**PROVIDED DATA**
○ ○ ○ ○ ○
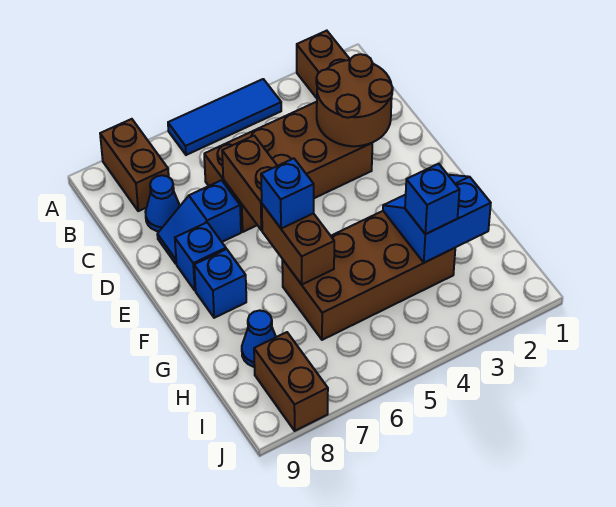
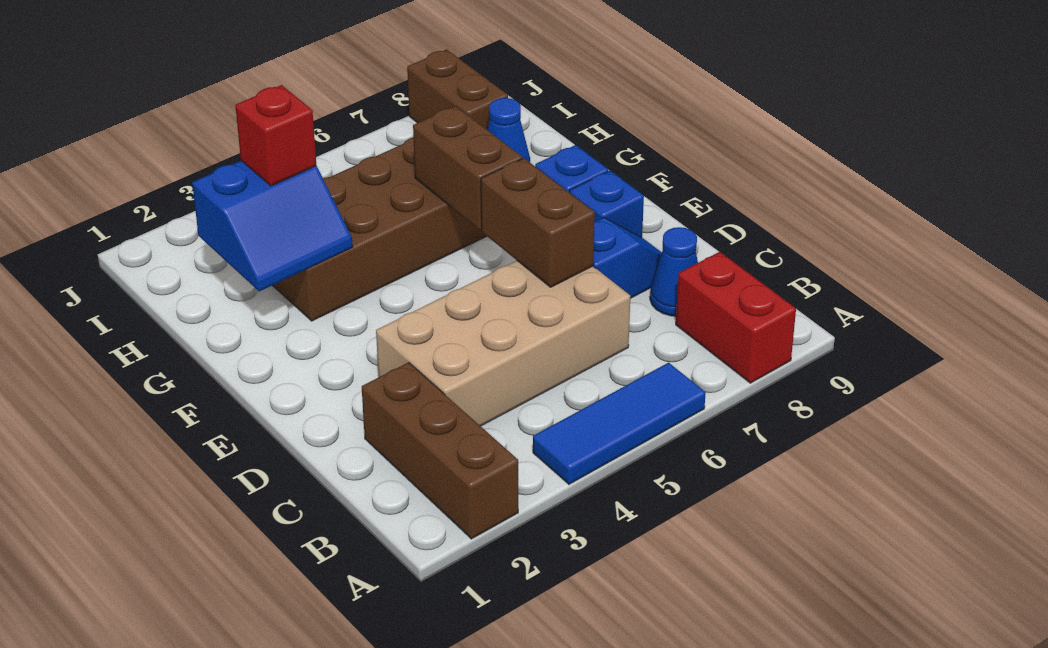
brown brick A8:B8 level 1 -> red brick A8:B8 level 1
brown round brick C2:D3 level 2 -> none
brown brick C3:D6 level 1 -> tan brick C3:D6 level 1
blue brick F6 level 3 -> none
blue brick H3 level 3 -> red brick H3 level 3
○ ○ ○ ○ ○
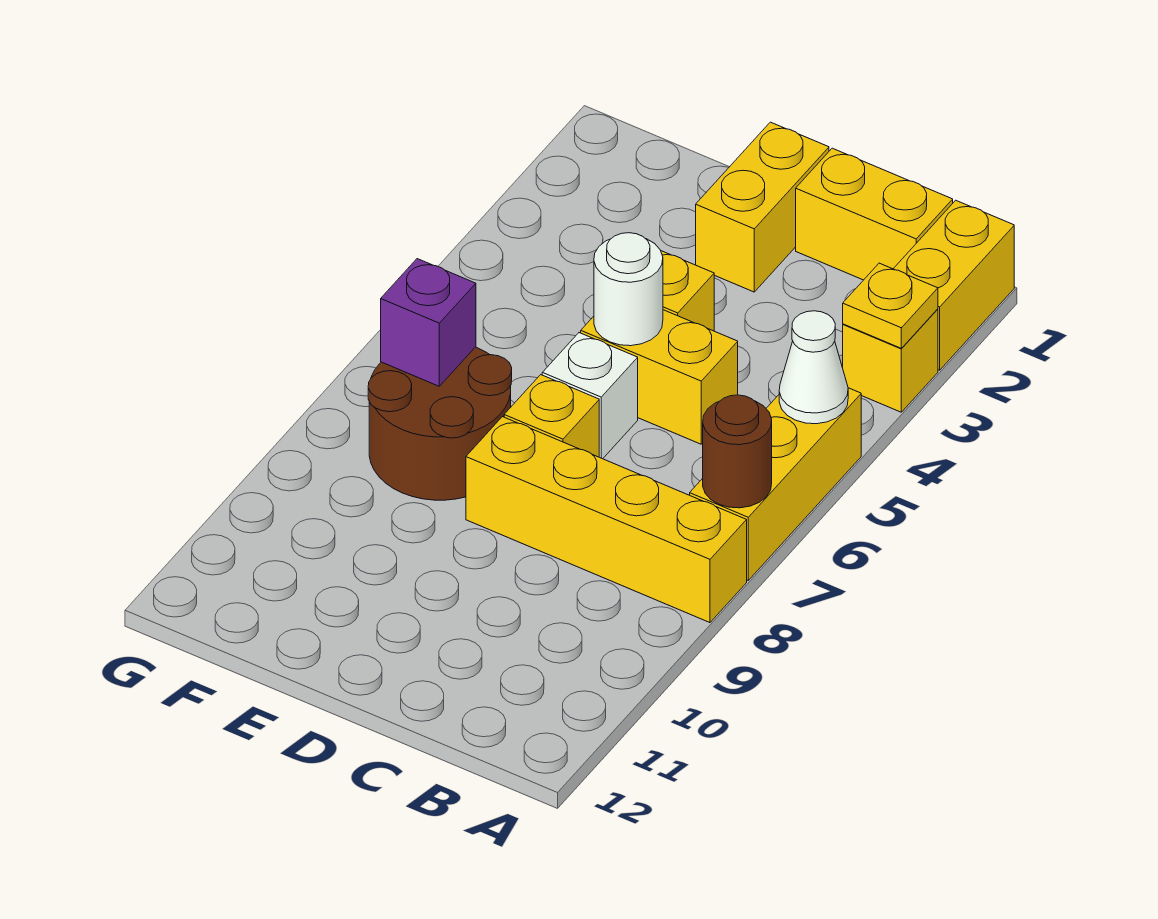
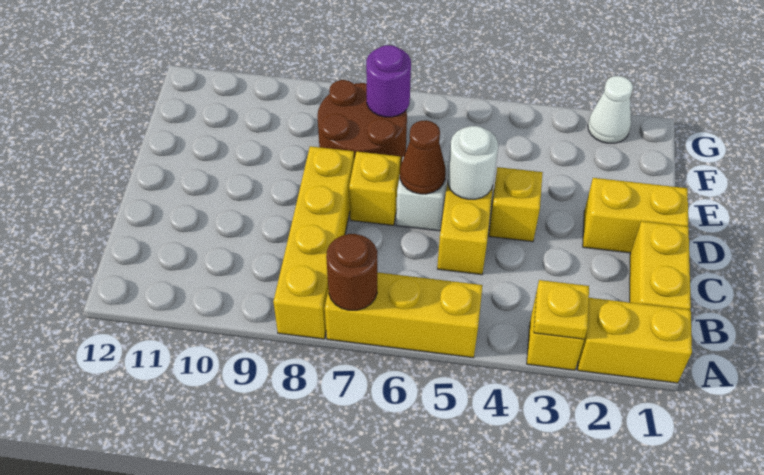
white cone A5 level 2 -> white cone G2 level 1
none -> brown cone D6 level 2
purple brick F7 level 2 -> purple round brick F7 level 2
○ ○ ○ ○ ○
**TASK STATEMENT**
Look above for the line with "none -> brown cone D6 level 2" and the line with "purple brick F7". Retype those two lines and every line between them exactly, adding nothing.

**SOLUTION TO THIS EXERCISE**
none -> brown cone D6 level 2
purple brick F7 level 2 -> purple round brick F7 level 2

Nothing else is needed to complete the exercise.